**ACTIVITY:** A complete answer retypes each of the records below precisely and includes none of the pictures.

·····

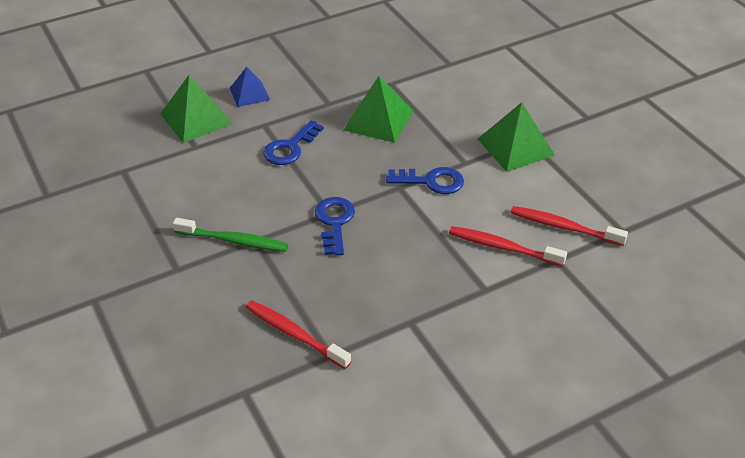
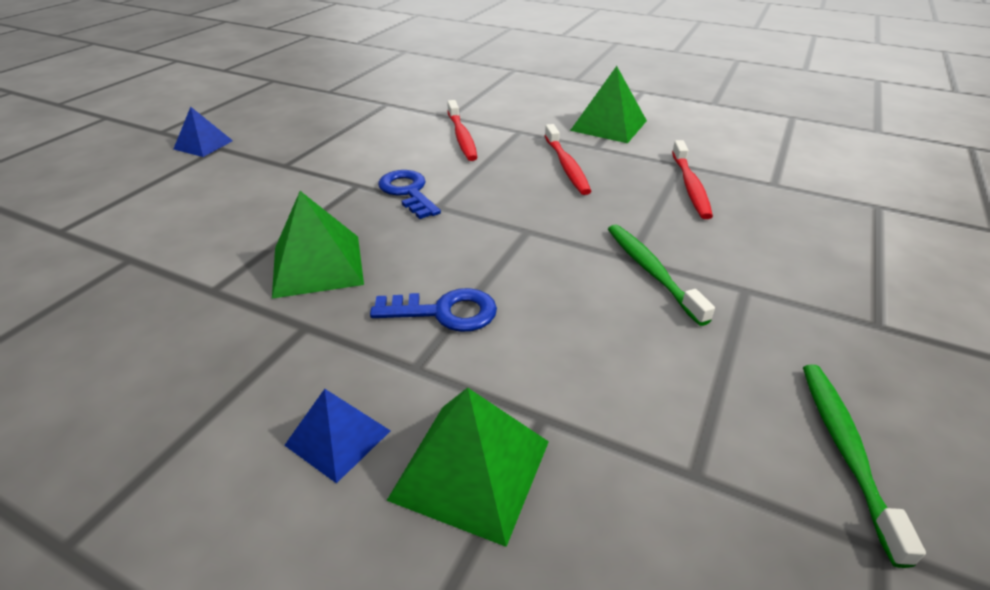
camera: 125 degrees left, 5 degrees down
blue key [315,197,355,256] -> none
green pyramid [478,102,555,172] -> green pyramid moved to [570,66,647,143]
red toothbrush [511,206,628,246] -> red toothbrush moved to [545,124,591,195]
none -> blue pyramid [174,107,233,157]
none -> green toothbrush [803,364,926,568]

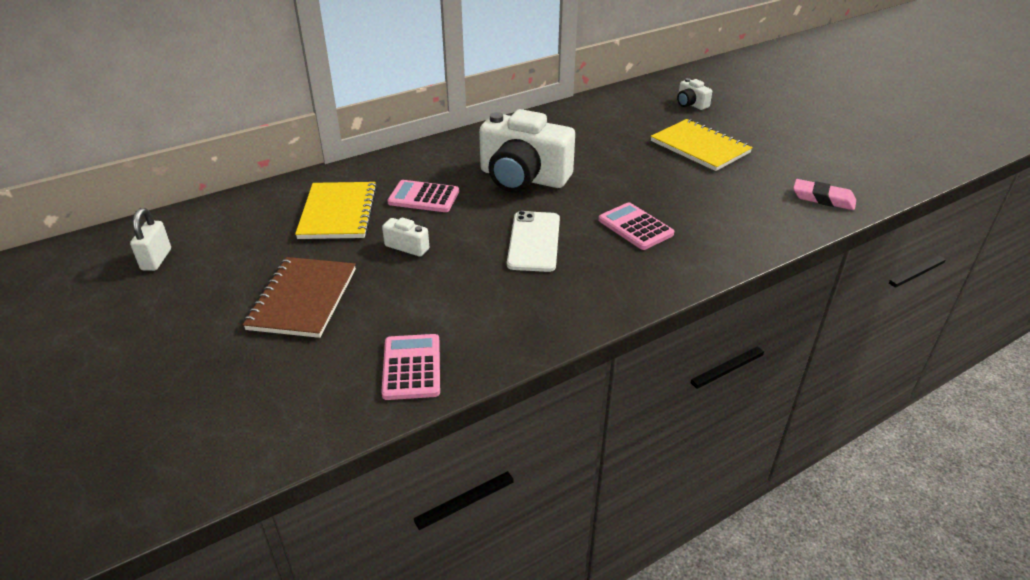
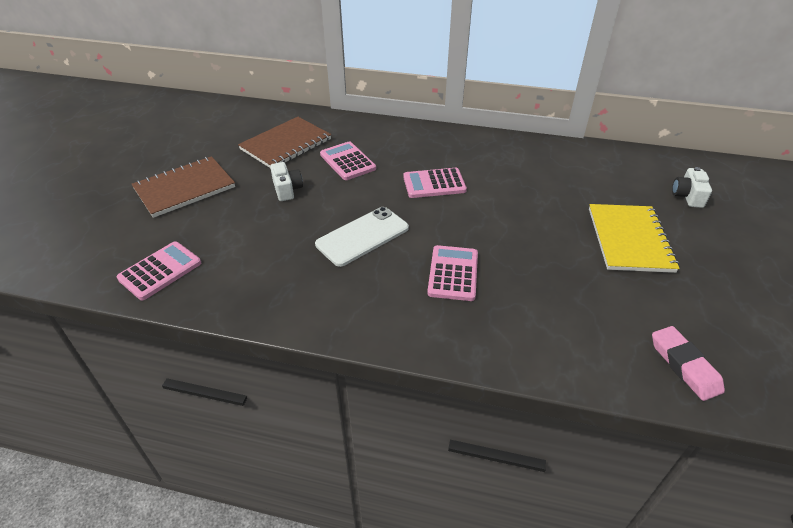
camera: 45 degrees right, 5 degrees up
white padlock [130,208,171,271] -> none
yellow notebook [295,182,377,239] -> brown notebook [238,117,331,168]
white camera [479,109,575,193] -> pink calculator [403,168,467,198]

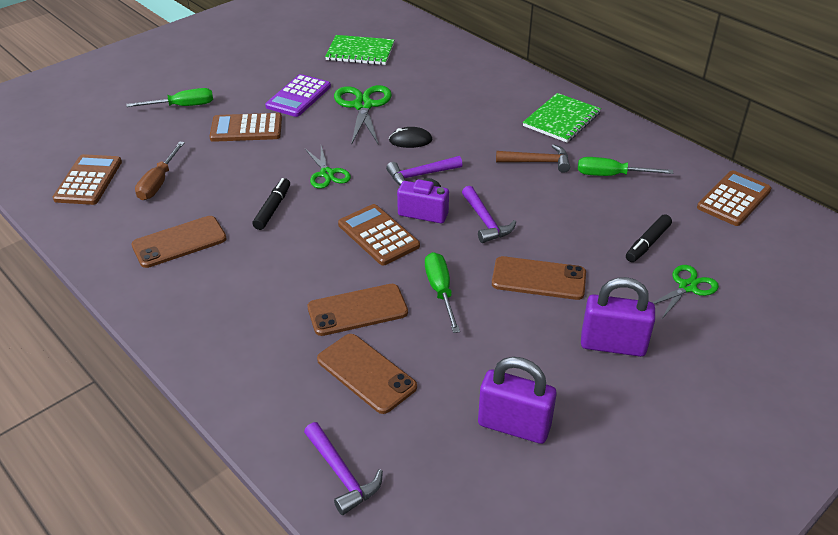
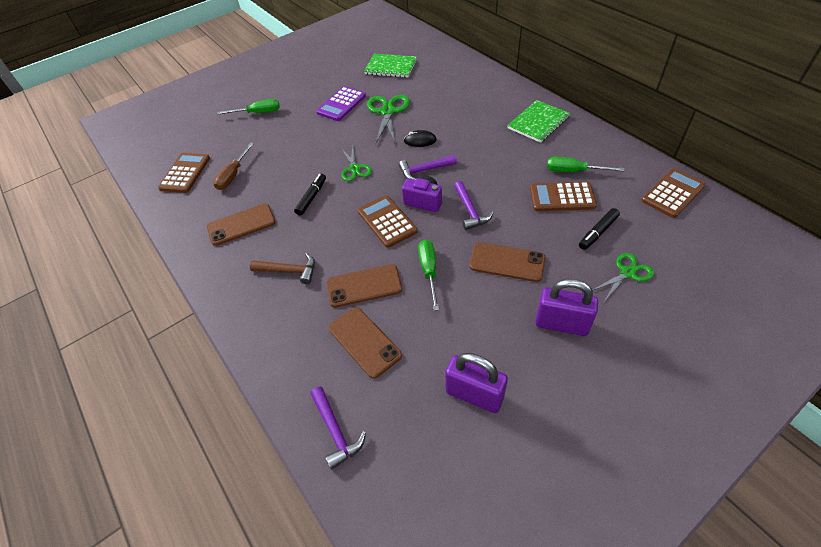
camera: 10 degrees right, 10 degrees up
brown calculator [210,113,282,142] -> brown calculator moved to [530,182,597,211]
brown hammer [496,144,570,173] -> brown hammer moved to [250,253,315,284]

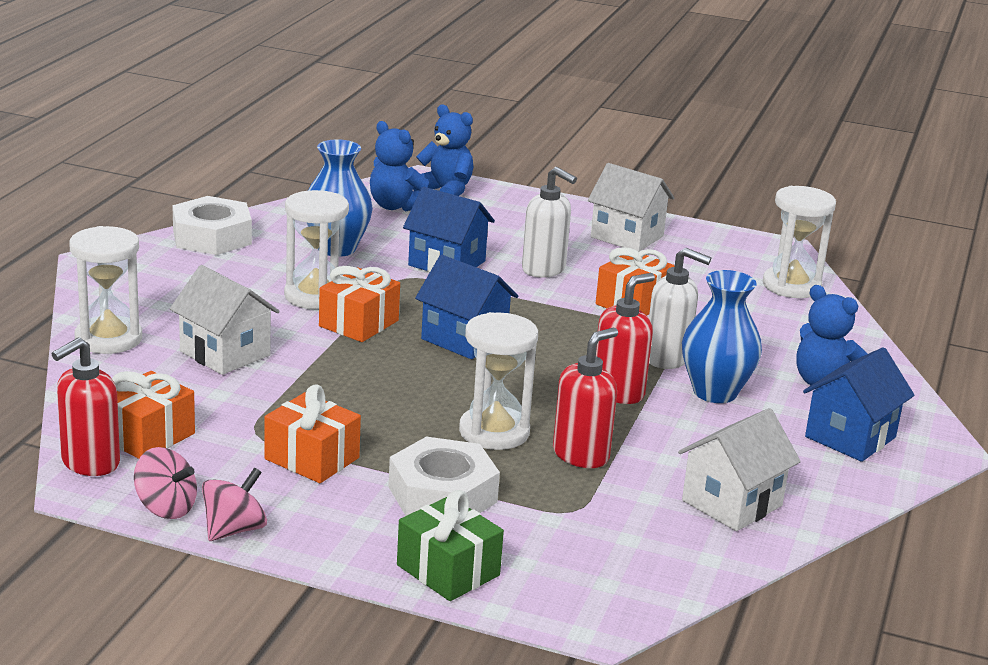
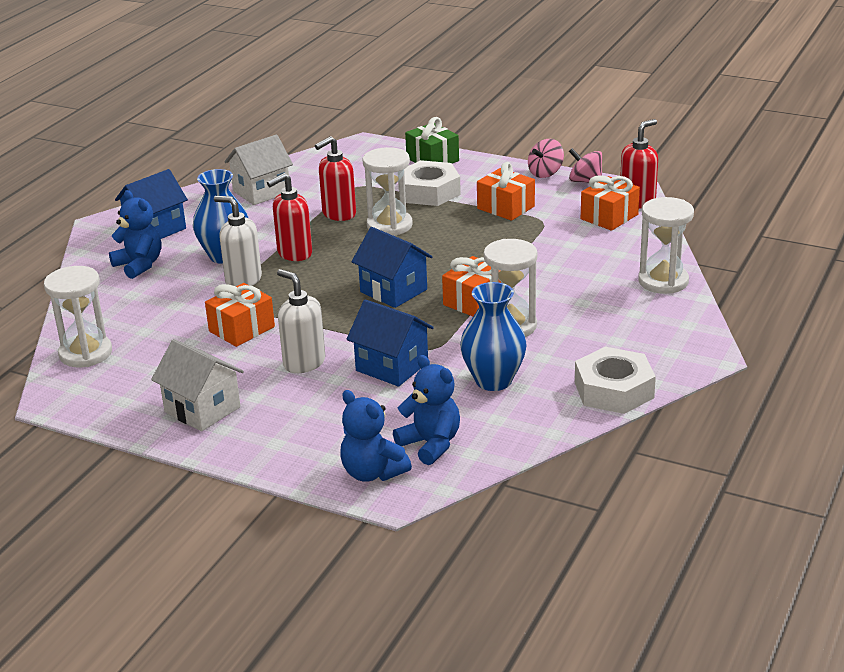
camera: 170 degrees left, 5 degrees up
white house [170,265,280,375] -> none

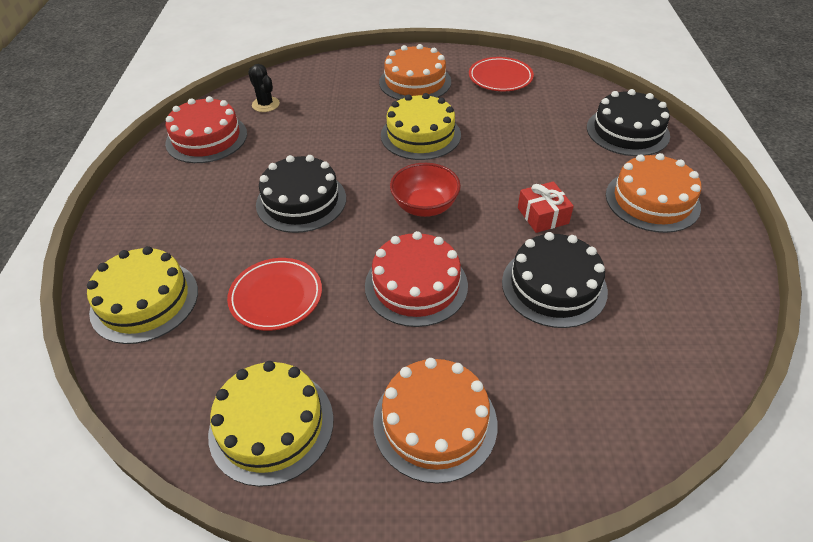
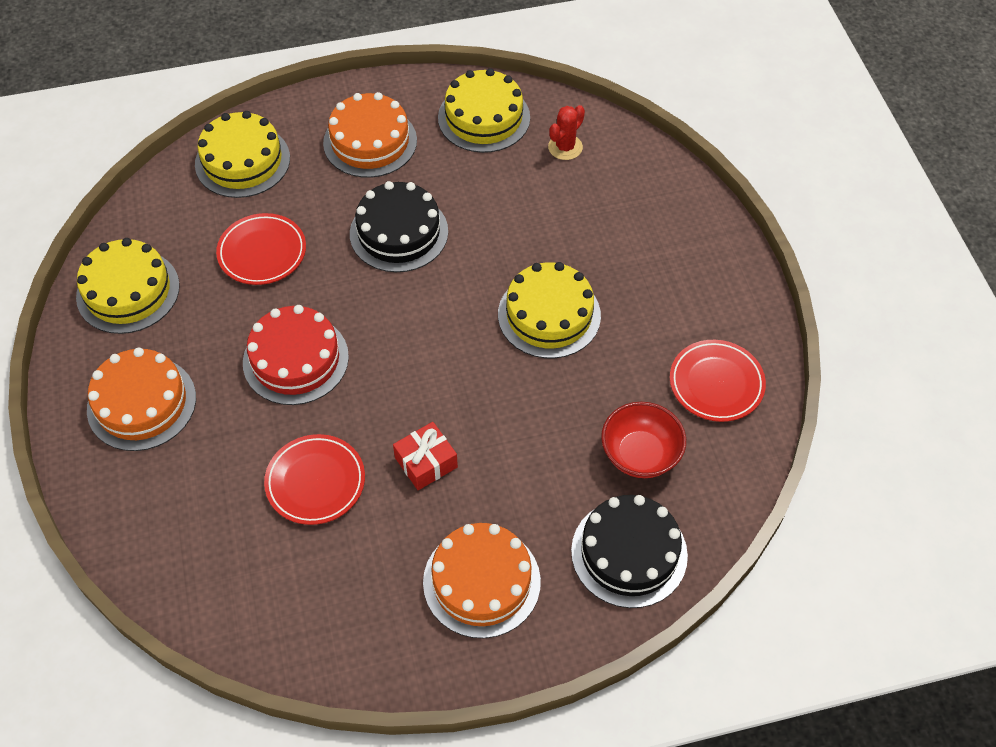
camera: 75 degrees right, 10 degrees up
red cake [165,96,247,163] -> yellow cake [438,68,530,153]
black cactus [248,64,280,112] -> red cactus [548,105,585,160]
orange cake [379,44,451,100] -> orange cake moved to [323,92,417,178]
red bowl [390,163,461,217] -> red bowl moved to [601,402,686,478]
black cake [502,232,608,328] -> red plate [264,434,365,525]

·····

**RESPONSE FOR THIS EXERCISE:**
camera: 125 degrees left, 5 degrees down
blue key [315,197,355,256] -> none
green pyramid [478,102,555,172] -> green pyramid moved to [570,66,647,143]
red toothbrush [511,206,628,246] -> red toothbrush moved to [545,124,591,195]
none -> blue pyramid [174,107,233,157]
none -> green toothbrush [803,364,926,568]

camera: 45 degrees right, 5 degrees up
white padlock [130,208,171,271] -> none
yellow notebook [295,182,377,239] -> brown notebook [238,117,331,168]
white camera [479,109,575,193] -> pink calculator [403,168,467,198]

camera: 10 degrees right, 10 degrees up
brown calculator [210,113,282,142] -> brown calculator moved to [530,182,597,211]
brown hammer [496,144,570,173] -> brown hammer moved to [250,253,315,284]

camera: 170 degrees left, 5 degrees up
white house [170,265,280,375] -> none

camera: 75 degrees right, 10 degrees up
red cake [165,96,247,163] -> yellow cake [438,68,530,153]
black cactus [248,64,280,112] -> red cactus [548,105,585,160]
orange cake [379,44,451,100] -> orange cake moved to [323,92,417,178]
red bowl [390,163,461,217] -> red bowl moved to [601,402,686,478]
black cake [502,232,608,328] -> red plate [264,434,365,525]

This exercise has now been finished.